LISTED ENTRIES:
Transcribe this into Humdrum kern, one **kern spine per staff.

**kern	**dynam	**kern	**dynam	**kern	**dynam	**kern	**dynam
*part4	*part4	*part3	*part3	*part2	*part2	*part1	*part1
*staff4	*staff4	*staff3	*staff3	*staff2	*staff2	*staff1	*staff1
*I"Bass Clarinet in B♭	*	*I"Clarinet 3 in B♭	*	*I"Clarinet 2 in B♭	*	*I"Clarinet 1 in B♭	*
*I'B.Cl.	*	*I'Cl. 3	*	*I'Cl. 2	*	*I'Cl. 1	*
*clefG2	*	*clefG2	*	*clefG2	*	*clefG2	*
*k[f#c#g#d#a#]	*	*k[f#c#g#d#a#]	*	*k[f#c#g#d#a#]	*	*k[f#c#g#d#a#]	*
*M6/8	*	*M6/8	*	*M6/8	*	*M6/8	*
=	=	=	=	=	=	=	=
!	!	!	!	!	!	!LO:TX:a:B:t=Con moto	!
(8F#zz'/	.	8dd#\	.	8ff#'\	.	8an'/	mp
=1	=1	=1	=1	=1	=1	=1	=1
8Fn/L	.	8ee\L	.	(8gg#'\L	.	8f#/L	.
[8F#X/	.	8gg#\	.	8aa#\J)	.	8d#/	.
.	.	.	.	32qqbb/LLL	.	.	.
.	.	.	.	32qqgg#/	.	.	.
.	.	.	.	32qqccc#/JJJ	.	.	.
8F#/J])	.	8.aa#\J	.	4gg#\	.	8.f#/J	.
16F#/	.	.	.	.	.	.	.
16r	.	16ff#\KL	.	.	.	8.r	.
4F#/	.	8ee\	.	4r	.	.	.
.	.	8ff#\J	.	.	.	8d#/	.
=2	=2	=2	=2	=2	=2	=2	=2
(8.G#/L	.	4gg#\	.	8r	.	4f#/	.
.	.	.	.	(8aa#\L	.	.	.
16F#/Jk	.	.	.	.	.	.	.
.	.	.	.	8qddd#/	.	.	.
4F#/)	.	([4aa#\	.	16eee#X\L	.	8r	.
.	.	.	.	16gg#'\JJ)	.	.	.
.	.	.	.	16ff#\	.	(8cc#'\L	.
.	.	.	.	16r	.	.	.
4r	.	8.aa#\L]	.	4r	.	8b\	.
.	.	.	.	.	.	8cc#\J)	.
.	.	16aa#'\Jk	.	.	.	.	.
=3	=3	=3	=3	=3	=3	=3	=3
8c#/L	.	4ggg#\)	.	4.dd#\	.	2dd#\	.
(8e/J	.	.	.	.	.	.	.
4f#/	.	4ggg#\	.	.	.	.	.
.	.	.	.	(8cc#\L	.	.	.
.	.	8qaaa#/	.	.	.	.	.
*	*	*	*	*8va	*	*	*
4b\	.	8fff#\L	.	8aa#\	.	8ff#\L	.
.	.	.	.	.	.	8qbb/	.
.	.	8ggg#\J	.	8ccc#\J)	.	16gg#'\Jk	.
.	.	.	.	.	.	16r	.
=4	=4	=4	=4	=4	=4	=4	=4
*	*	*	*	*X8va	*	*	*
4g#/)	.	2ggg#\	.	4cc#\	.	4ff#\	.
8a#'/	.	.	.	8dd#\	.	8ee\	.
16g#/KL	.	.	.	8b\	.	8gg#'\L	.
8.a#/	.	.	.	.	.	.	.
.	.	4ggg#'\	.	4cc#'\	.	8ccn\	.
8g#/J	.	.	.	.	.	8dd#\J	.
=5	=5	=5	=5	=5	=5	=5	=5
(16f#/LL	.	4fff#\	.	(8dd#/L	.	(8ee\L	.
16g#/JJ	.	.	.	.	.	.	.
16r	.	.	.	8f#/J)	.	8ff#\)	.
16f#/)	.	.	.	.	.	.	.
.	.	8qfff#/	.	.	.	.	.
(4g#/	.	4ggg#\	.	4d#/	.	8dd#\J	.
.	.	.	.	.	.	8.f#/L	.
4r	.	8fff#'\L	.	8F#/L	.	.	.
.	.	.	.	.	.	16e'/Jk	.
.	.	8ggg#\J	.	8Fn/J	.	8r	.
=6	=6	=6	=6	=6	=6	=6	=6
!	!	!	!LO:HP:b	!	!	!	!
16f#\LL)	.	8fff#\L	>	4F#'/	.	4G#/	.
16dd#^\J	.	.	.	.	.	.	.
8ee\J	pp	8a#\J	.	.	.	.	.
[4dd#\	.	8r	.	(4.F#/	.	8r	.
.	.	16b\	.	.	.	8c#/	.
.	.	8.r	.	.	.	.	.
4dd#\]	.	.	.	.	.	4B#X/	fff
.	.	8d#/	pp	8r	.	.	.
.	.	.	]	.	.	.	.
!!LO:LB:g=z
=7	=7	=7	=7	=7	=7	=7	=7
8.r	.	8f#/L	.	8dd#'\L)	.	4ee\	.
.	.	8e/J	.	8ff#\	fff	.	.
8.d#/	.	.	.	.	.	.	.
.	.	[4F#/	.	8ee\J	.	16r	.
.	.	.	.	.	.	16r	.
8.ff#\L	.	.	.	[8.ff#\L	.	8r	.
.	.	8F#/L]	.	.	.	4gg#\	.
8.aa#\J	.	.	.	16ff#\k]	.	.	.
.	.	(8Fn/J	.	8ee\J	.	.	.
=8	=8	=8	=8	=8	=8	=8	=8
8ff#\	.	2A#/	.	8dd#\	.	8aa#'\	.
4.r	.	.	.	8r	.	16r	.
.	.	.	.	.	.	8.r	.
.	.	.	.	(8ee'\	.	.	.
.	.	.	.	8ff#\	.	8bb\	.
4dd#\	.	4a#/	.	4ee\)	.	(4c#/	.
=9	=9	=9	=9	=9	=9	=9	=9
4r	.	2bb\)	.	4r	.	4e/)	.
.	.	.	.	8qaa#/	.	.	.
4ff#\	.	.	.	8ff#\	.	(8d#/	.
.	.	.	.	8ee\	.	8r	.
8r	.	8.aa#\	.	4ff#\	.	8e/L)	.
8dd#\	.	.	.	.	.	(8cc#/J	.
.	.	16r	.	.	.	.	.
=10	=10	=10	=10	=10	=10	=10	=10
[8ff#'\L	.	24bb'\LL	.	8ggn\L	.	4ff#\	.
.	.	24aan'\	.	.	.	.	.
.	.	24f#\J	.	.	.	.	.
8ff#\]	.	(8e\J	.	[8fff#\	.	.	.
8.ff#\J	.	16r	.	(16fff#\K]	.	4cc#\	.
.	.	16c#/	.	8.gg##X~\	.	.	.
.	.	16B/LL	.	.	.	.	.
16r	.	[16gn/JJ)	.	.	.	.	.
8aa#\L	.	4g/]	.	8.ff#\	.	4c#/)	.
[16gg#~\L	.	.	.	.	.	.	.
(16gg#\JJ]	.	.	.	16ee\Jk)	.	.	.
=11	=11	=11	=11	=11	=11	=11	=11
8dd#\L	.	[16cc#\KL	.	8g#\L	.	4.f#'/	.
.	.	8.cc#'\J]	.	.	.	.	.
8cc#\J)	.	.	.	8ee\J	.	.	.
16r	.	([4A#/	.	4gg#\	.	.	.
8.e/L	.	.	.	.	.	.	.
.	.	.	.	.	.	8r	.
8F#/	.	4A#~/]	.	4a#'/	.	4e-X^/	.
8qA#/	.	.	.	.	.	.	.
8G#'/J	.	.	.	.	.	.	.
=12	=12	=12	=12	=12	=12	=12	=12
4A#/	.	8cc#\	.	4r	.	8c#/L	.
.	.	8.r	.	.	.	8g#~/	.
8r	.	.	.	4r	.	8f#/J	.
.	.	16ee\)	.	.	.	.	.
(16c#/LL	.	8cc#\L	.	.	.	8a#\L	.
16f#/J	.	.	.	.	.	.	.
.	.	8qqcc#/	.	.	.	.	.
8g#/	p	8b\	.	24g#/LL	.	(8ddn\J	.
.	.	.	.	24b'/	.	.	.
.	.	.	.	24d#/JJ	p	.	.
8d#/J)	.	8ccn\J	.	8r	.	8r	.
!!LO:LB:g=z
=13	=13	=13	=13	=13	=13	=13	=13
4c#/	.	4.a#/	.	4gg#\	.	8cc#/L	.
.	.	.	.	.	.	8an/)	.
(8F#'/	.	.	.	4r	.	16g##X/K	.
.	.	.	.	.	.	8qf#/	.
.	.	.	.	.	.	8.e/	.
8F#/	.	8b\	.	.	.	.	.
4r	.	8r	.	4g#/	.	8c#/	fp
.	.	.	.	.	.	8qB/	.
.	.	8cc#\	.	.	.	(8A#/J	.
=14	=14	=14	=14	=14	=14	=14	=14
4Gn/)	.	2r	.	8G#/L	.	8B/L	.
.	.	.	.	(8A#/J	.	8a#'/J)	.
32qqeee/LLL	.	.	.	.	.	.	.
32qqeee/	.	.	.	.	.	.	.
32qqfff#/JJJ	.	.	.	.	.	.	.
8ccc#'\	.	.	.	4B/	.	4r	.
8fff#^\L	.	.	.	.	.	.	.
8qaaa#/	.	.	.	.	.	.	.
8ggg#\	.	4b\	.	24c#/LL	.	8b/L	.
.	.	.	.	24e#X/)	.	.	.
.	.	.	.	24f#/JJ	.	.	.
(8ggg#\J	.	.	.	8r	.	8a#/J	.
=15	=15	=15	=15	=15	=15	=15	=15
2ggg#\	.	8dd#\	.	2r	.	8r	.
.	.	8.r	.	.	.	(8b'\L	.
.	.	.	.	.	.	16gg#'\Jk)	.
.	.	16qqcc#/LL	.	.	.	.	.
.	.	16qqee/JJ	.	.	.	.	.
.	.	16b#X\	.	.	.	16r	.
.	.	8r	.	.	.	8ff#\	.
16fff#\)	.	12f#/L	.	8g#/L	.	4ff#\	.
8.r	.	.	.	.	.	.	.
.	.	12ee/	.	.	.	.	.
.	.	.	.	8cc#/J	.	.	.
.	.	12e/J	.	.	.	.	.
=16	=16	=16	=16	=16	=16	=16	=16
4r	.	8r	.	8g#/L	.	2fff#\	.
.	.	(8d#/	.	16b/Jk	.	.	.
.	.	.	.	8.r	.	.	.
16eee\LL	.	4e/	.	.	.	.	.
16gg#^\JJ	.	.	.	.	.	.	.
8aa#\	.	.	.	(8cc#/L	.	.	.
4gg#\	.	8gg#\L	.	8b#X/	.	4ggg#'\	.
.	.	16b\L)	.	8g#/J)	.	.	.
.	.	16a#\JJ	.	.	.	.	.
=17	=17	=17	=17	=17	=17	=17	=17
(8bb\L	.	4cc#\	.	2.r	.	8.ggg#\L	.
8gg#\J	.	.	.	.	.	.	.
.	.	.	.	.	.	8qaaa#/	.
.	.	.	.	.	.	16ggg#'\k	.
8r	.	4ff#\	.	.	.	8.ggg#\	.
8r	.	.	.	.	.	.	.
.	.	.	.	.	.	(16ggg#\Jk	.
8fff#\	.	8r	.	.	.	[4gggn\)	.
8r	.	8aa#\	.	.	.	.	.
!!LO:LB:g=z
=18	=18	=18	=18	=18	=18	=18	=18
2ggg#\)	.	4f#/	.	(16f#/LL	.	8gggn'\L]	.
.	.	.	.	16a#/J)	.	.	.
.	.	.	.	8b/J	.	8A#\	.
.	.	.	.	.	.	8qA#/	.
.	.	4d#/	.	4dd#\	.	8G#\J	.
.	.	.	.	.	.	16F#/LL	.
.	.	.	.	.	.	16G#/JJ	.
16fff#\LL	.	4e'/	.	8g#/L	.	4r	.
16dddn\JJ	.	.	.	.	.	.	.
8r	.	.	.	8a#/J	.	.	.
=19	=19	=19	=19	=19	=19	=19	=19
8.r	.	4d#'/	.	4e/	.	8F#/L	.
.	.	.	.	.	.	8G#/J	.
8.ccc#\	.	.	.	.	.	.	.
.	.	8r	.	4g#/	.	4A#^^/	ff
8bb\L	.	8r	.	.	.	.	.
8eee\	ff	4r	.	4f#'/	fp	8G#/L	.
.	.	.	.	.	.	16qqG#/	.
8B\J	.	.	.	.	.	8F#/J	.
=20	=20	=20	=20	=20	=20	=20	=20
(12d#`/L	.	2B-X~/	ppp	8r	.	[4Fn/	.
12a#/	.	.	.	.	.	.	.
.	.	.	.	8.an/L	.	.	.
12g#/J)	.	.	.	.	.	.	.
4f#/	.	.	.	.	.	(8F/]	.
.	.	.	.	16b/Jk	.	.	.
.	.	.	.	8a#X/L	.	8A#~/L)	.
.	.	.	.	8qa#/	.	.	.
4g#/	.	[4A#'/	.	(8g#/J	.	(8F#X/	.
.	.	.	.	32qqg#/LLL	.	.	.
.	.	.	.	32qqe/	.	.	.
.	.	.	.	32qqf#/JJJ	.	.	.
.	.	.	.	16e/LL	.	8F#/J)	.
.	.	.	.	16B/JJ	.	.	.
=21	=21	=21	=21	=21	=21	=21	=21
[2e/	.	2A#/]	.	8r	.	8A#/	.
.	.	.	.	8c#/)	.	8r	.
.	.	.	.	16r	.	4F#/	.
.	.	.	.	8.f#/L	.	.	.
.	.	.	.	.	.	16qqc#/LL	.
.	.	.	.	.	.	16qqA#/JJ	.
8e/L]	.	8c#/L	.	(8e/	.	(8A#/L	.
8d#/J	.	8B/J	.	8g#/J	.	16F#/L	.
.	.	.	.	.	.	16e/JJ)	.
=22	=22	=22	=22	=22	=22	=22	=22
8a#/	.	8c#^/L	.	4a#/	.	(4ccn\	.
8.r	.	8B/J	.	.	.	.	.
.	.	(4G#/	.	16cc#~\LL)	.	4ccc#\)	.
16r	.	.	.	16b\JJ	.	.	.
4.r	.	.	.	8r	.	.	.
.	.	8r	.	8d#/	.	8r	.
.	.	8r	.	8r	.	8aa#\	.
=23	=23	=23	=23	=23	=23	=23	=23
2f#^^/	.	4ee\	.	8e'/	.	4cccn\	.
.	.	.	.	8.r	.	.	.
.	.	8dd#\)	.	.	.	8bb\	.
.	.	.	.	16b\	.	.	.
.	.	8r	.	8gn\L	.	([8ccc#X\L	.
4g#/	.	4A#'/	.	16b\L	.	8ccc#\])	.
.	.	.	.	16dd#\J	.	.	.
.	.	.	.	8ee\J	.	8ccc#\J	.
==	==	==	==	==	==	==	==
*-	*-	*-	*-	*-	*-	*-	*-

GOAL OF THE EXERCISE: List each line in the entries above that includes the string "kern".

THE COMPLETED TASK:
Transcribe this into Humdrum kern, one **kern spine per staff.
**kern	**dynam	**kern	**dynam	**kern	**dynam	**kern	**dynam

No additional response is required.